◆ **Task objective**
Locate the string "minus" in the listing below. Copy every line where it is found.
——————
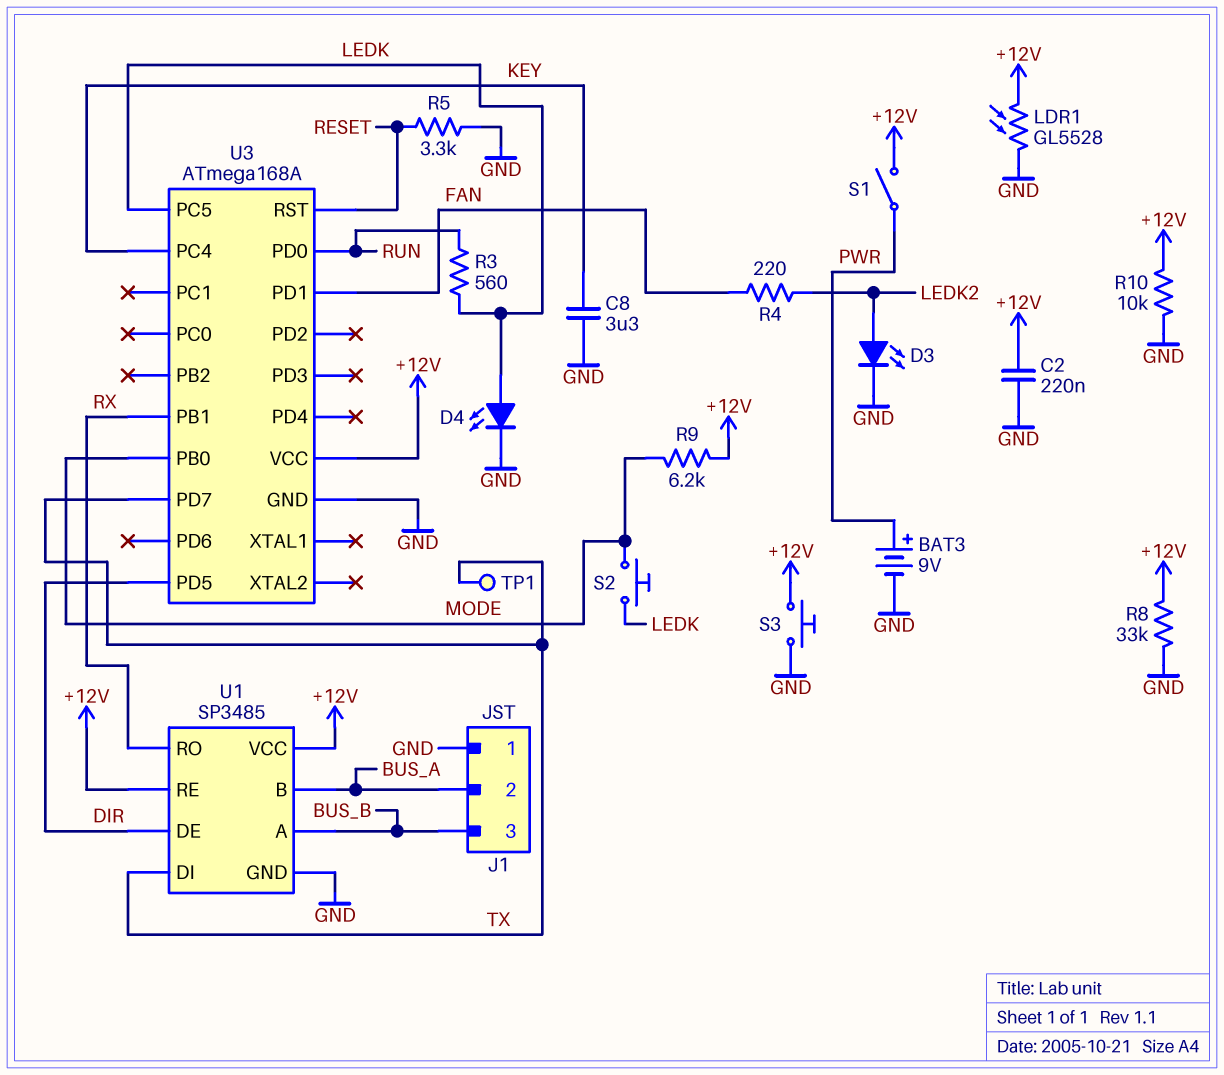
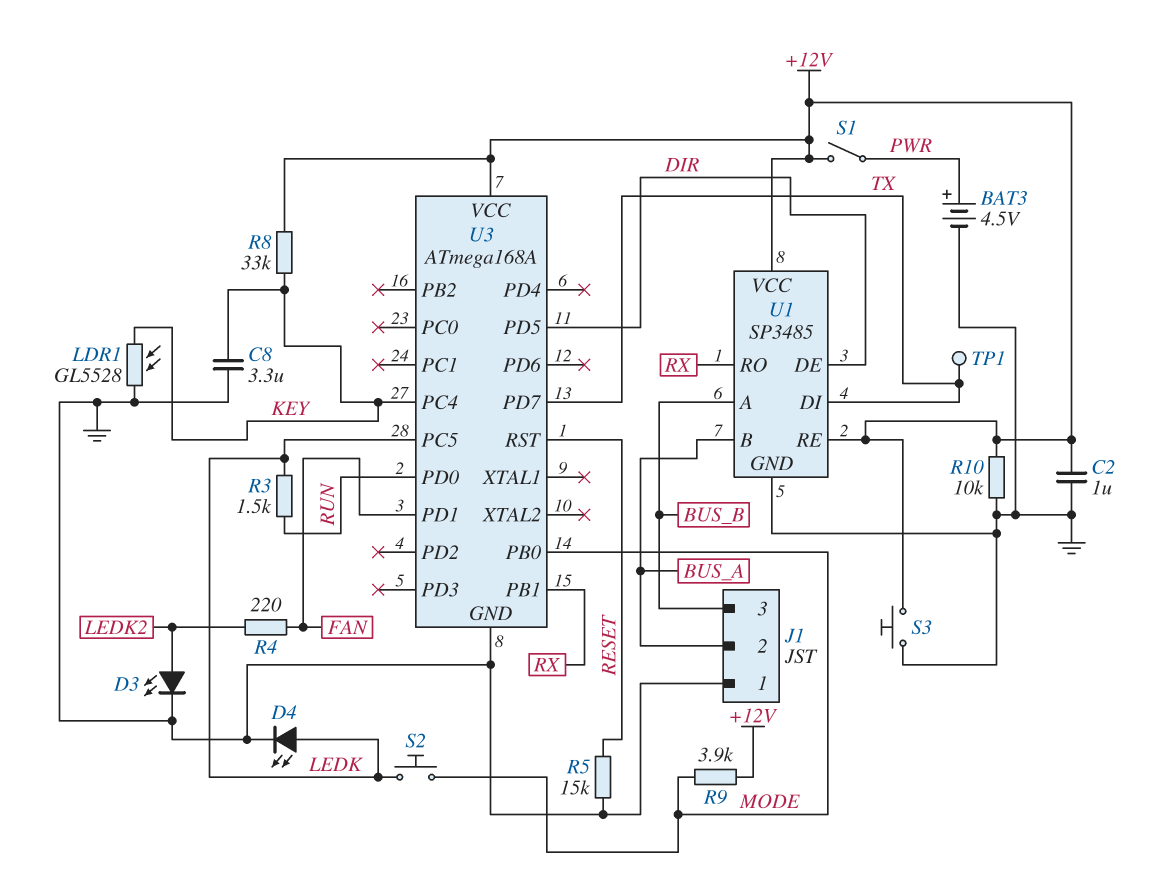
BAT3: 9V (plus PWR, minus GND) -> 4.5V (plus PWR, minus GND)
C2: 220nF (+12V, GND) -> 1uF (+12V, GND)
LDR1: GL5528 (+12V, GND) -> GL5528 (GND, KEY)
R3: 560 (LEDK, RUN) -> 1.5k (LEDK, RUN)
R5: 3.3k (GND, RESET) -> 15k (GND, RESET)
R8: 33k (+12V, GND) -> 33k (+12V, KEY)
R9: 6.2k (+12V, MODE) -> 3.9k (+12V, MODE)

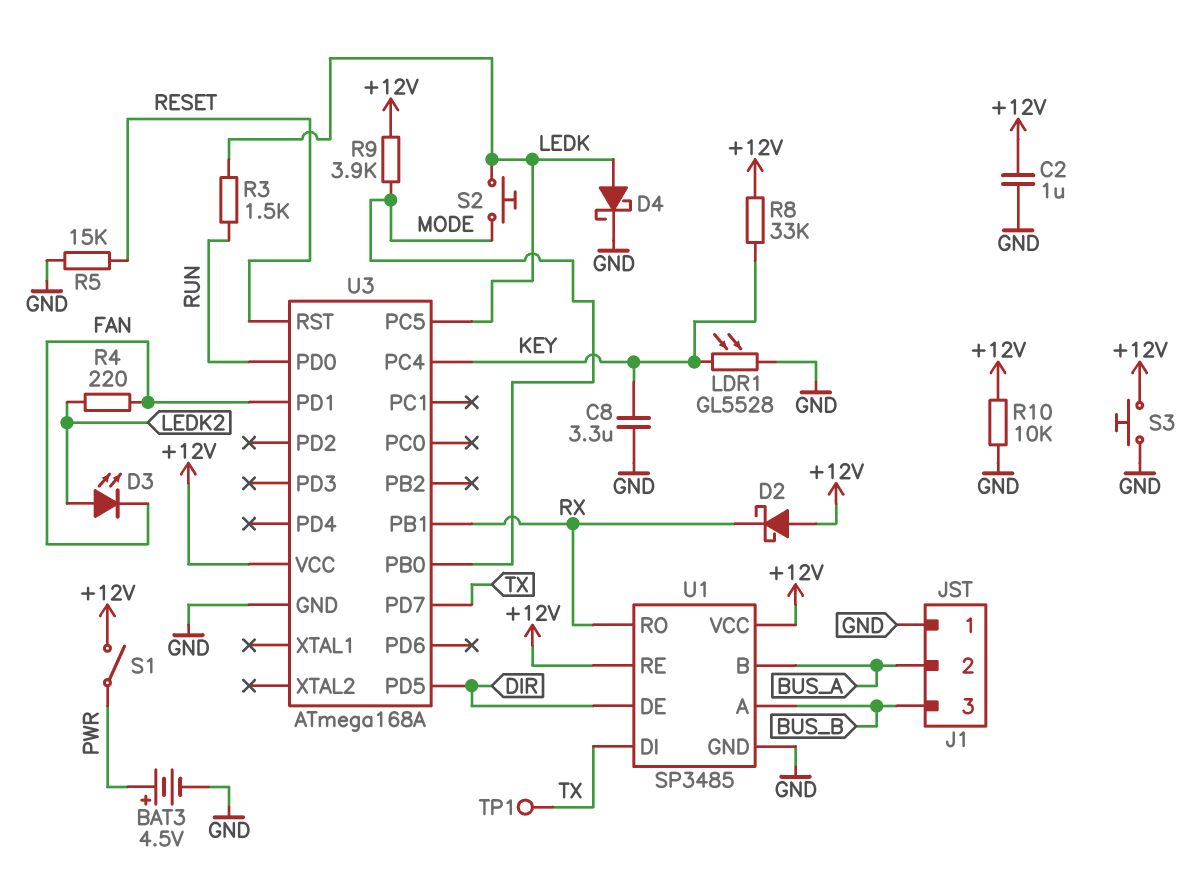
D2: none -> schottky (A +12V, K RX)
D3: LED (A LEDK2, K GND) -> LED (A LEDK2, K FAN)
D4: LED (A LEDK, K GND) -> schottky (A LEDK, K GND)

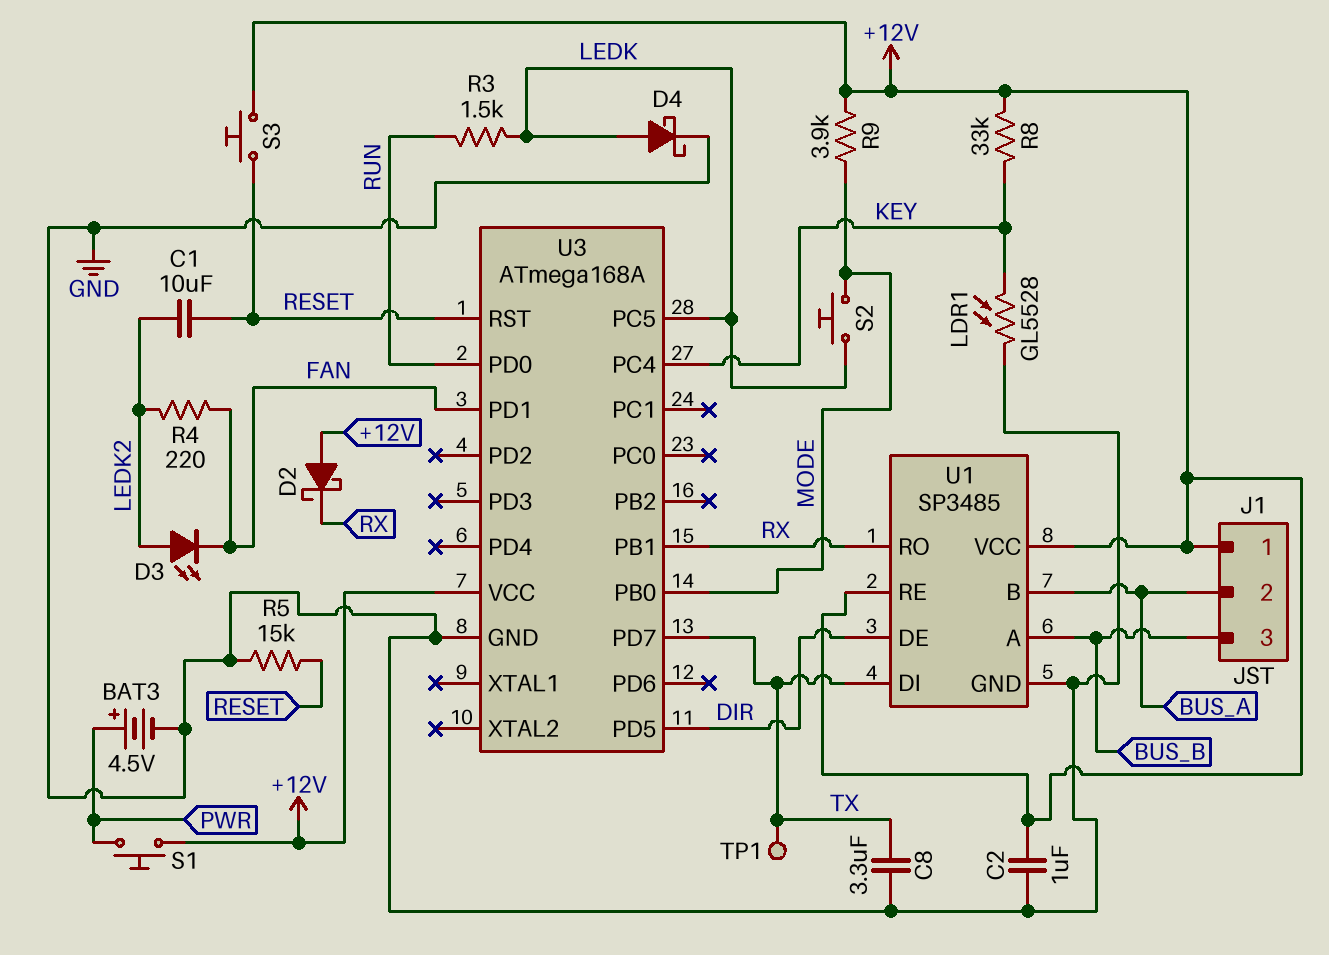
C1: none -> 10uF (LEDK2, RESET)
C8: 3.3uF (GND, KEY) -> 3.3uF (GND, TX)
J1 pin 1: GND -> +12V
R10: 10k (+12V, GND) -> none
S1: switch (+12V, PWR) -> button (+12V, PWR)
S3: button (+12V, GND) -> button (+12V, RESET)

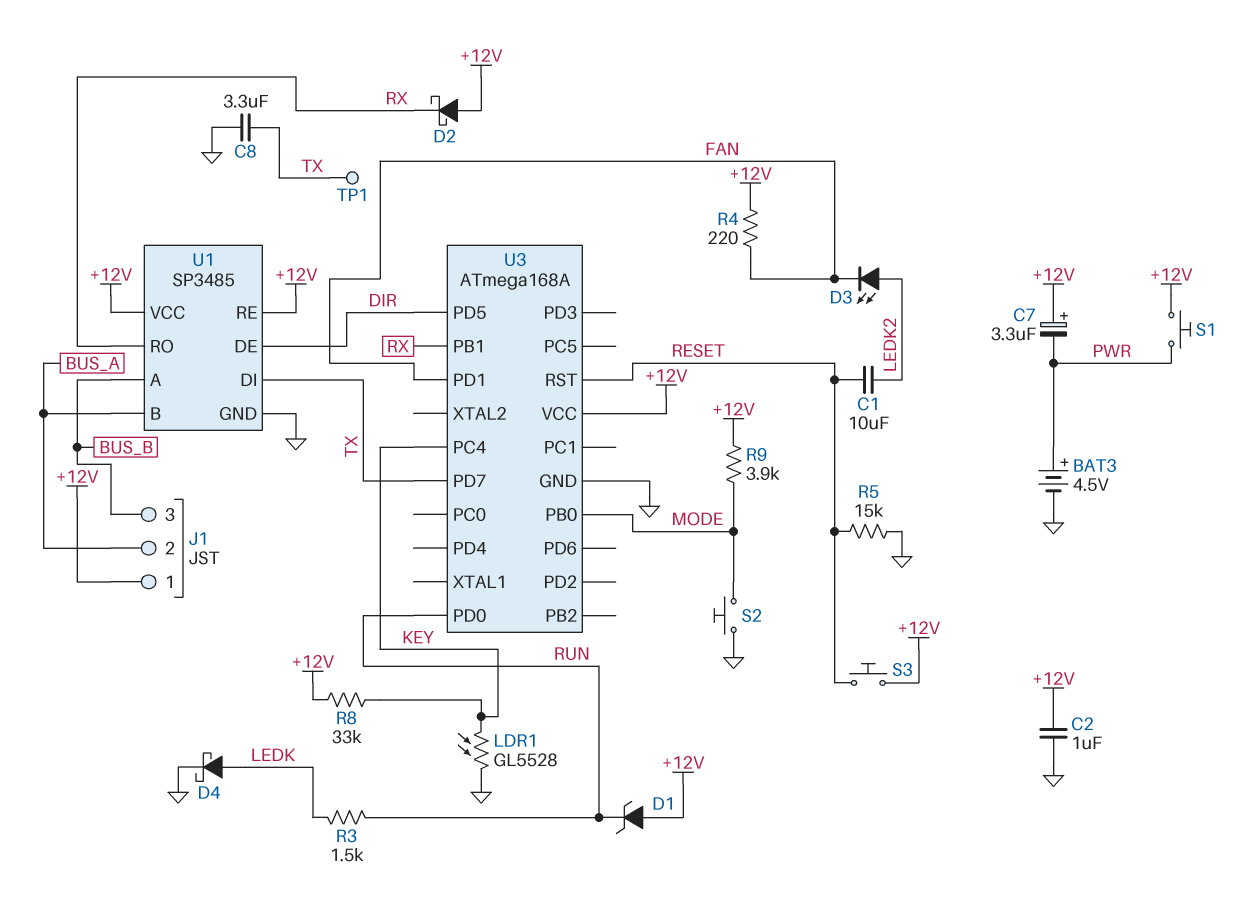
C7: none -> 3.3uF (plus +12V, minus PWR)
D1: none -> zener (A +12V, K RUN)
R4: 220 (FAN, LEDK2) -> 220 (+12V, FAN)
S2: button (LEDK, MODE) -> button (GND, MODE)
U3 pin PC5: LEDK -> none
——————
◆ **Result of this task**
BAT3: 9V (plus PWR, minus GND) -> 4.5V (plus PWR, minus GND)
C7: none -> 3.3uF (plus +12V, minus PWR)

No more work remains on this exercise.